Start of Information shown

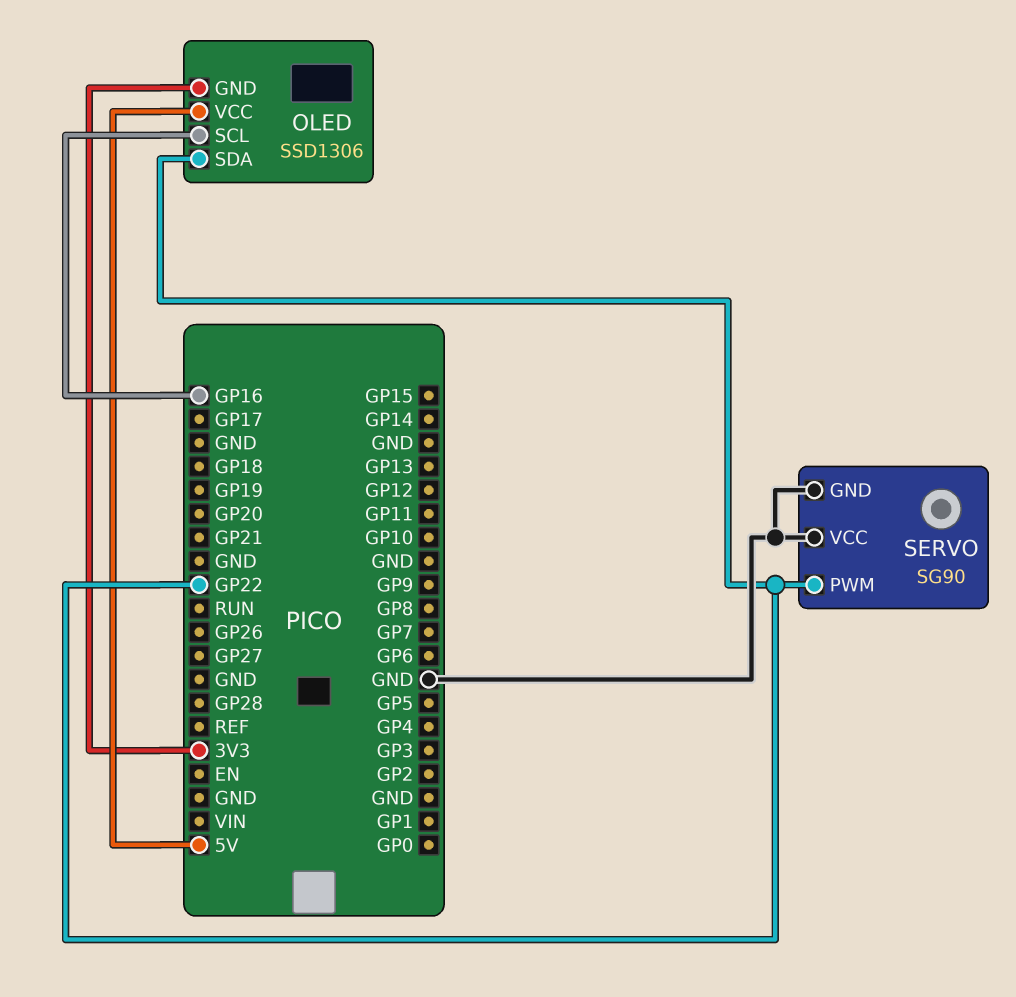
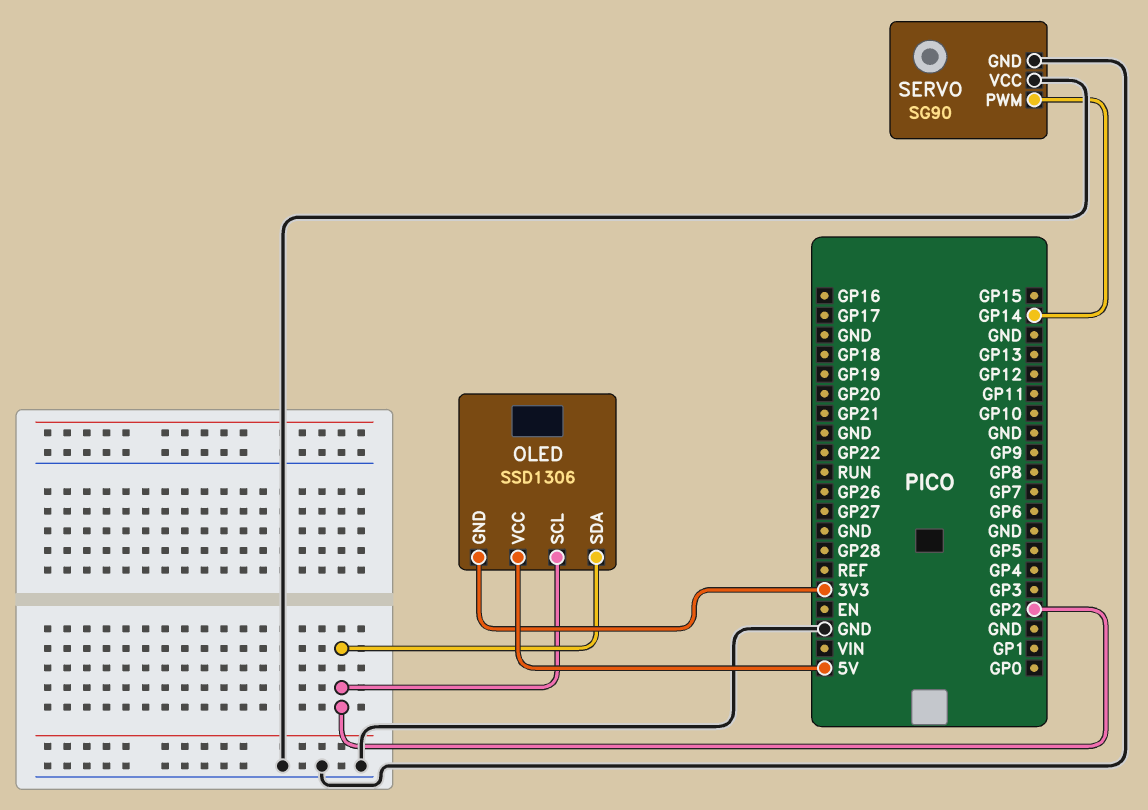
OLED pin SCL: GP16 -> GP2
OLED pin SDA: GP22 -> GP2
SERVO pin PWM: GP22 -> GP14

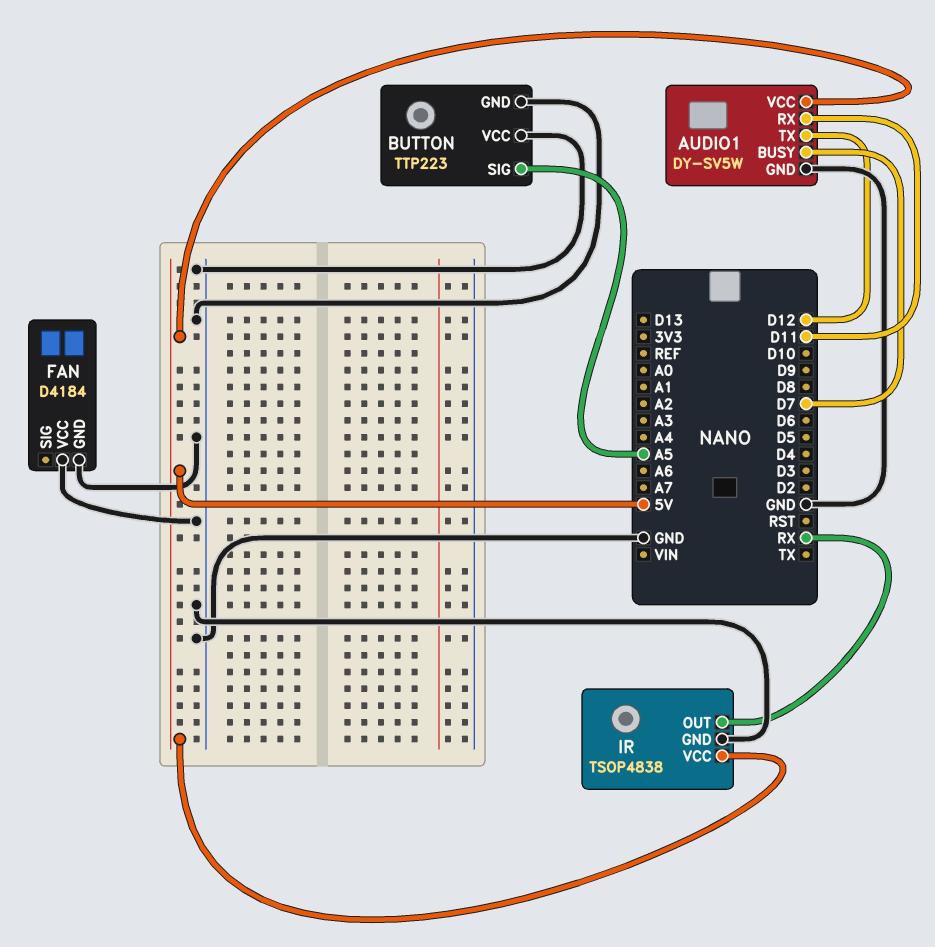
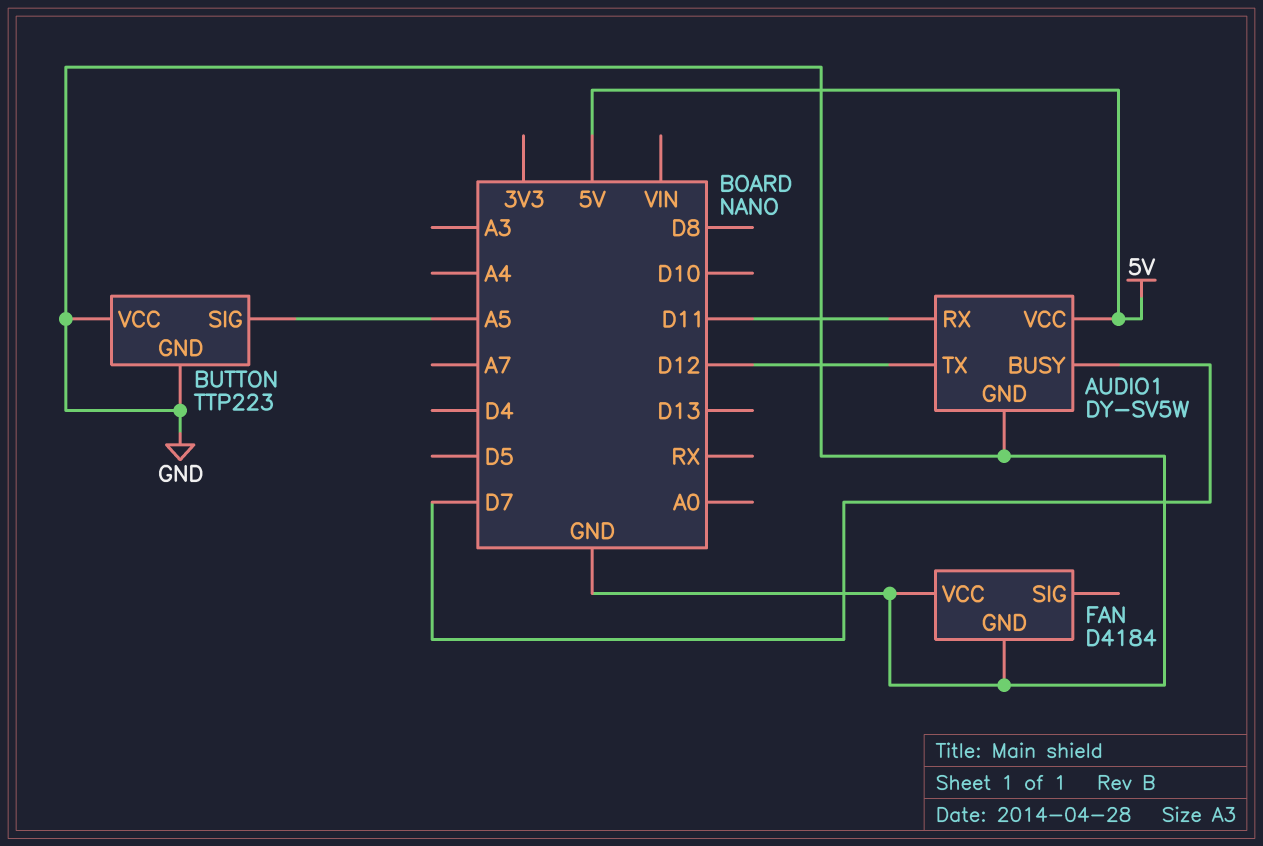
IR: TSOP4838 -> none
IR pin GND: GND -> none
IR pin OUT: RX -> none
IR pin VCC: 5V -> none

End of Information shown

Check each line of the listing above for the word "none". Then state how many lines have it, and nothing further.

4